### PROBLEM STATEMENT:
Give back exactly the stretch of data below from the line holding "The AquaPyramid at" through the line holding "The YellowPieceOfCheese at (154, 592, 204, 654)", both ends included, and leave the remaining lines out.
[THE DATA — start]
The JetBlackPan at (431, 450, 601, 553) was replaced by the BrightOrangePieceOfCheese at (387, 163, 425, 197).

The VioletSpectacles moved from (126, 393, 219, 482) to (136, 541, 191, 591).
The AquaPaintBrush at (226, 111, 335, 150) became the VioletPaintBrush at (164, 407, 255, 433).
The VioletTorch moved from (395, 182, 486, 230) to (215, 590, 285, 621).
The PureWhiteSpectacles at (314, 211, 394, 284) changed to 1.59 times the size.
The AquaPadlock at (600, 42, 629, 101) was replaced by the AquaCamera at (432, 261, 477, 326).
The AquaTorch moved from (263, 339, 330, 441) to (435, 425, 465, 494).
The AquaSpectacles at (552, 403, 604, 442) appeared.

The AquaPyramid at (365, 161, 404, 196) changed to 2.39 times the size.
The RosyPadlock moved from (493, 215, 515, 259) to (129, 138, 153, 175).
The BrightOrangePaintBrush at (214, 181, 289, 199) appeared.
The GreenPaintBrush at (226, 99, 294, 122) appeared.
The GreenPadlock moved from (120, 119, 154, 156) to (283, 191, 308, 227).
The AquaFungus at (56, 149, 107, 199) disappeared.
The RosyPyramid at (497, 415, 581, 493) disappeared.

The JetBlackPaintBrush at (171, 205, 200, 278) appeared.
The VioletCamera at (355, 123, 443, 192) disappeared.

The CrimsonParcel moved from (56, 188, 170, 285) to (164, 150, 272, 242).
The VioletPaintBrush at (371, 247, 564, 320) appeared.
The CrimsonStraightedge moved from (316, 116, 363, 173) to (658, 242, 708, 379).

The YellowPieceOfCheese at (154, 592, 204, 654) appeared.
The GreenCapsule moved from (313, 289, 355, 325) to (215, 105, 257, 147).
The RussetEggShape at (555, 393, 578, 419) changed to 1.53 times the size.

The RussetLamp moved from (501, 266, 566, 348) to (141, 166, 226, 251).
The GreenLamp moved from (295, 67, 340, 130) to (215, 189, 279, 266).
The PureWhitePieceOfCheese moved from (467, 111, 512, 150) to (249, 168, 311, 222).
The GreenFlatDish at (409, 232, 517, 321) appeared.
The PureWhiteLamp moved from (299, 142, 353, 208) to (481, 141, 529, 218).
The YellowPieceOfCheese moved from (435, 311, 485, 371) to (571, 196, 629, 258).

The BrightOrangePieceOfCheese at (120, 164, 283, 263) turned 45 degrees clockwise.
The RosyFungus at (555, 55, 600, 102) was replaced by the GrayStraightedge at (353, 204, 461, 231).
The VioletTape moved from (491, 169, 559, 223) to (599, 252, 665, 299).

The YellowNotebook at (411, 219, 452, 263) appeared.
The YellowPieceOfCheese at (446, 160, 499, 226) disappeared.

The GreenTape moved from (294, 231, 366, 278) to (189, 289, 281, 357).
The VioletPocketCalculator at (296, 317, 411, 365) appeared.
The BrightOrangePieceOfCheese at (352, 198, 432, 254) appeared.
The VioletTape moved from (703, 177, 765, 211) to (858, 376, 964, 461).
[THE DATA — finish]
### TASK SOLUTION:
The AquaPyramid at (365, 161, 404, 196) changed to 2.39 times the size.
The RosyPadlock moved from (493, 215, 515, 259) to (129, 138, 153, 175).
The BrightOrangePaintBrush at (214, 181, 289, 199) appeared.
The GreenPaintBrush at (226, 99, 294, 122) appeared.
The GreenPadlock moved from (120, 119, 154, 156) to (283, 191, 308, 227).
The AquaFungus at (56, 149, 107, 199) disappeared.
The RosyPyramid at (497, 415, 581, 493) disappeared.

The JetBlackPaintBrush at (171, 205, 200, 278) appeared.
The VioletCamera at (355, 123, 443, 192) disappeared.

The CrimsonParcel moved from (56, 188, 170, 285) to (164, 150, 272, 242).
The VioletPaintBrush at (371, 247, 564, 320) appeared.
The CrimsonStraightedge moved from (316, 116, 363, 173) to (658, 242, 708, 379).

The YellowPieceOfCheese at (154, 592, 204, 654) appeared.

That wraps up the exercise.